The records appear below. Repeat them exactly.

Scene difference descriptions
::::::::
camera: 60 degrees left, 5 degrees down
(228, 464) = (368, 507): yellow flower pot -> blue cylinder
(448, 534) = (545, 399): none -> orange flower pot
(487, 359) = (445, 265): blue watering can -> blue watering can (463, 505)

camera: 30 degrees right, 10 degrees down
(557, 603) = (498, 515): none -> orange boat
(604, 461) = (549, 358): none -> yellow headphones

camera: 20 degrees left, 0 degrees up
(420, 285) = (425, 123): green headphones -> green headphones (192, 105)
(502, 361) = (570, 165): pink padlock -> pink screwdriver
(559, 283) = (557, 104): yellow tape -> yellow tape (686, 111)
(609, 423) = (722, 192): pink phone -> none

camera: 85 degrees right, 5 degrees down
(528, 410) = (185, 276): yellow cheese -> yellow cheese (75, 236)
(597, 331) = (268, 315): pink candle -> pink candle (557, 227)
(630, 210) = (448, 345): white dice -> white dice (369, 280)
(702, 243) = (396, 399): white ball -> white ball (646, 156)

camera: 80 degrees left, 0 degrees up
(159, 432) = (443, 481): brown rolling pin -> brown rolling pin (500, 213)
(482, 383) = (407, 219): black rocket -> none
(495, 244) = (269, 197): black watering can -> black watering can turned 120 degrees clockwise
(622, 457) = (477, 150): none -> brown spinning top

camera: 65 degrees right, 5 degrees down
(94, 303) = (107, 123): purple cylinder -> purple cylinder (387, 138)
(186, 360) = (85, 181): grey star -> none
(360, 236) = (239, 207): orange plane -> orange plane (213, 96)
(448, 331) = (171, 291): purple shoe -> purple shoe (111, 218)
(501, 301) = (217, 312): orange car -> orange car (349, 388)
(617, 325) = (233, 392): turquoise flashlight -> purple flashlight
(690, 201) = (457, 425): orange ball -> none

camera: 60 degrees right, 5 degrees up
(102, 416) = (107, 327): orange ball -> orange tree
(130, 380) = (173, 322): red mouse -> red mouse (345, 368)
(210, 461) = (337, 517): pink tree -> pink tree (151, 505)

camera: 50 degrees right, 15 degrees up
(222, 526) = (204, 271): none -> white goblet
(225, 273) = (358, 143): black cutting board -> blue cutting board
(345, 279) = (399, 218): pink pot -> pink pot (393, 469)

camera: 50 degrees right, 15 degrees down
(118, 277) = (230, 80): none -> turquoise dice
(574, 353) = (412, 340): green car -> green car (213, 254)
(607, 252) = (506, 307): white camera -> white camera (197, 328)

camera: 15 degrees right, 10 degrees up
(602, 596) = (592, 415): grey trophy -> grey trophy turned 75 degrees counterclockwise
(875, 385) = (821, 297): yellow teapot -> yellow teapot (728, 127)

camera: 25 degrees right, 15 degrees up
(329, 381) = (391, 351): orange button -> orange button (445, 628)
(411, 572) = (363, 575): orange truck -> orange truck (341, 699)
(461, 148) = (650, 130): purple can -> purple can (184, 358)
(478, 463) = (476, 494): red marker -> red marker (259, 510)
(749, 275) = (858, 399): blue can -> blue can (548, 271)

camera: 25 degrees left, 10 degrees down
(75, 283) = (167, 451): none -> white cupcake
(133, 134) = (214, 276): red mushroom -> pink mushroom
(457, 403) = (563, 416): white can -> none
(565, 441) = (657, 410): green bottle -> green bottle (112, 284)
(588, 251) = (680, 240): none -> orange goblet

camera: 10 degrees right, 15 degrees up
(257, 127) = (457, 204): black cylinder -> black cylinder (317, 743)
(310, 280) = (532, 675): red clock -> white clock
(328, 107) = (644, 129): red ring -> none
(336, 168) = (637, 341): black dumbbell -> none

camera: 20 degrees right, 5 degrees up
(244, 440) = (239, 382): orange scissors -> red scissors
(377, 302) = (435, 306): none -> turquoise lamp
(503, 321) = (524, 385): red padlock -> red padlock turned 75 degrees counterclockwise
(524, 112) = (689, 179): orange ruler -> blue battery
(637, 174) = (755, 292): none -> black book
::::::::
EXERCISE ANSWER:
camera: 60 degrees left, 5 degrees down
(228, 464) = (368, 507): yellow flower pot -> blue cylinder
(448, 534) = (545, 399): none -> orange flower pot
(487, 359) = (445, 265): blue watering can -> blue watering can (463, 505)

camera: 30 degrees right, 10 degrees down
(557, 603) = (498, 515): none -> orange boat
(604, 461) = (549, 358): none -> yellow headphones

camera: 20 degrees left, 0 degrees up
(420, 285) = (425, 123): green headphones -> green headphones (192, 105)
(502, 361) = (570, 165): pink padlock -> pink screwdriver
(559, 283) = (557, 104): yellow tape -> yellow tape (686, 111)
(609, 423) = (722, 192): pink phone -> none

camera: 85 degrees right, 5 degrees down
(528, 410) = (185, 276): yellow cheese -> yellow cheese (75, 236)
(597, 331) = (268, 315): pink candle -> pink candle (557, 227)
(630, 210) = (448, 345): white dice -> white dice (369, 280)
(702, 243) = (396, 399): white ball -> white ball (646, 156)

camera: 80 degrees left, 0 degrees up
(159, 432) = (443, 481): brown rolling pin -> brown rolling pin (500, 213)
(482, 383) = (407, 219): black rocket -> none
(495, 244) = (269, 197): black watering can -> black watering can turned 120 degrees clockwise
(622, 457) = (477, 150): none -> brown spinning top

camera: 65 degrees right, 5 degrees down
(94, 303) = (107, 123): purple cylinder -> purple cylinder (387, 138)
(186, 360) = (85, 181): grey star -> none
(360, 236) = (239, 207): orange plane -> orange plane (213, 96)
(448, 331) = (171, 291): purple shoe -> purple shoe (111, 218)
(501, 301) = (217, 312): orange car -> orange car (349, 388)
(617, 325) = (233, 392): turquoise flashlight -> purple flashlight
(690, 201) = (457, 425): orange ball -> none

camera: 60 degrees right, 5 degrees up
(102, 416) = (107, 327): orange ball -> orange tree
(130, 380) = (173, 322): red mouse -> red mouse (345, 368)
(210, 461) = (337, 517): pink tree -> pink tree (151, 505)

camera: 50 degrees right, 15 degrees up
(222, 526) = (204, 271): none -> white goblet
(225, 273) = (358, 143): black cutting board -> blue cutting board
(345, 279) = (399, 218): pink pot -> pink pot (393, 469)

camera: 50 degrees right, 15 degrees down
(118, 277) = (230, 80): none -> turquoise dice
(574, 353) = (412, 340): green car -> green car (213, 254)
(607, 252) = (506, 307): white camera -> white camera (197, 328)

camera: 15 degrees right, 10 degrees up
(602, 596) = (592, 415): grey trophy -> grey trophy turned 75 degrees counterclockwise
(875, 385) = (821, 297): yellow teapot -> yellow teapot (728, 127)

camera: 25 degrees right, 15 degrees up
(329, 381) = (391, 351): orange button -> orange button (445, 628)
(411, 572) = (363, 575): orange truck -> orange truck (341, 699)
(461, 148) = (650, 130): purple can -> purple can (184, 358)
(478, 463) = (476, 494): red marker -> red marker (259, 510)
(749, 275) = (858, 399): blue can -> blue can (548, 271)

camera: 25 degrees left, 10 degrees down
(75, 283) = (167, 451): none -> white cupcake
(133, 134) = (214, 276): red mushroom -> pink mushroom
(457, 403) = (563, 416): white can -> none
(565, 441) = (657, 410): green bottle -> green bottle (112, 284)
(588, 251) = (680, 240): none -> orange goblet

camera: 10 degrees right, 15 degrees up
(257, 127) = (457, 204): black cylinder -> black cylinder (317, 743)
(310, 280) = (532, 675): red clock -> white clock
(328, 107) = (644, 129): red ring -> none
(336, 168) = (637, 341): black dumbbell -> none

camera: 20 degrees right, 5 degrees up
(244, 440) = (239, 382): orange scissors -> red scissors
(377, 302) = (435, 306): none -> turquoise lamp
(503, 321) = (524, 385): red padlock -> red padlock turned 75 degrees counterclockwise
(524, 112) = (689, 179): orange ruler -> blue battery
(637, 174) = (755, 292): none -> black book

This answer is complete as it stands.